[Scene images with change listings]
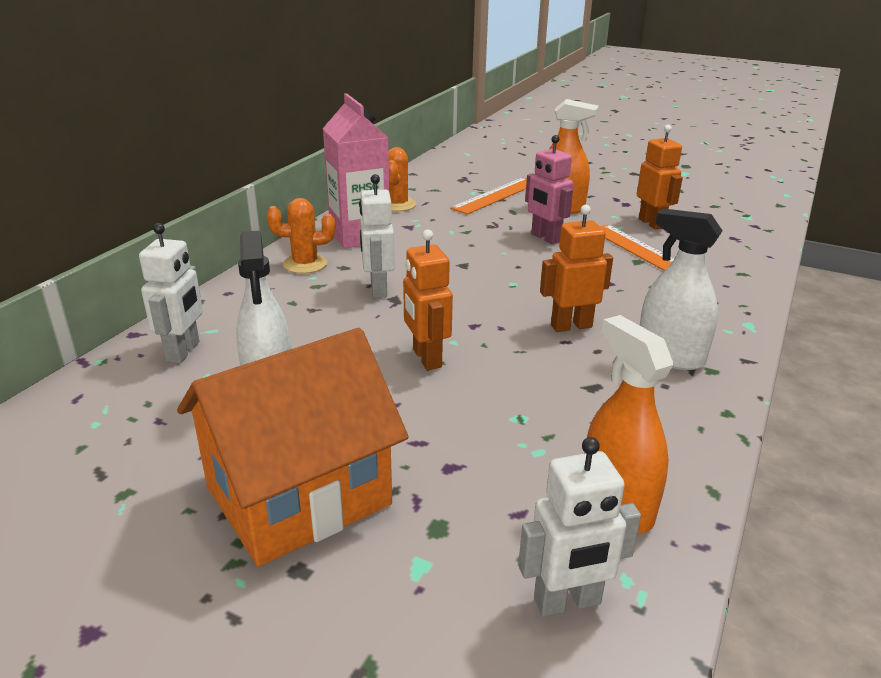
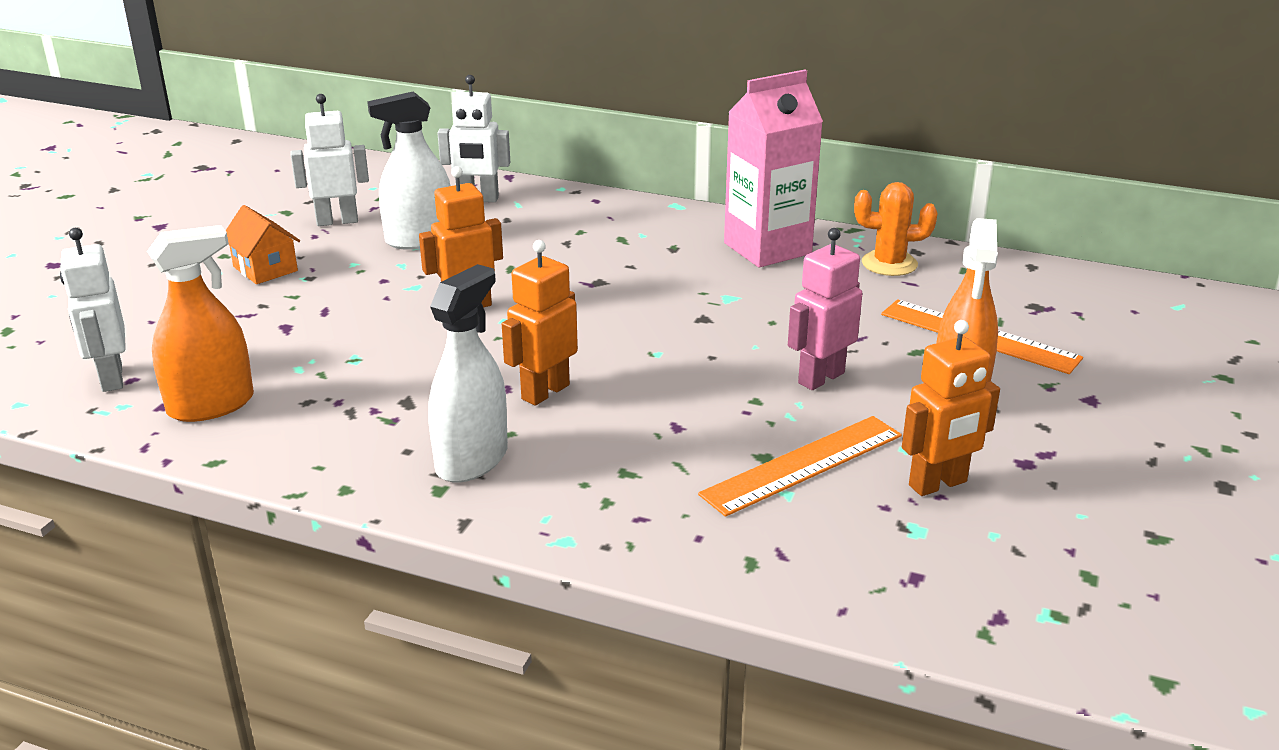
camera: 85 degrees right, 0 degrees up
(299, 496) = (265, 269): orange house -> orange house, size x0.45
(305, 264) = (673, 227): orange cactus -> none
(378, 289) = (619, 271): white robot -> white robot (337, 221)
(571, 326) = (545, 392): orange robot -> orange robot turned 120 degrees counterclockwise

**DIRECTIONS**
A verbatim transcription is required of the lines from the one with "(299, 496) = (265, 269): orange" through the final line of the entries above, and of nothing else.

**SOLUTION TO THIS TASK**
(299, 496) = (265, 269): orange house -> orange house, size x0.45
(305, 264) = (673, 227): orange cactus -> none
(378, 289) = (619, 271): white robot -> white robot (337, 221)
(571, 326) = (545, 392): orange robot -> orange robot turned 120 degrees counterclockwise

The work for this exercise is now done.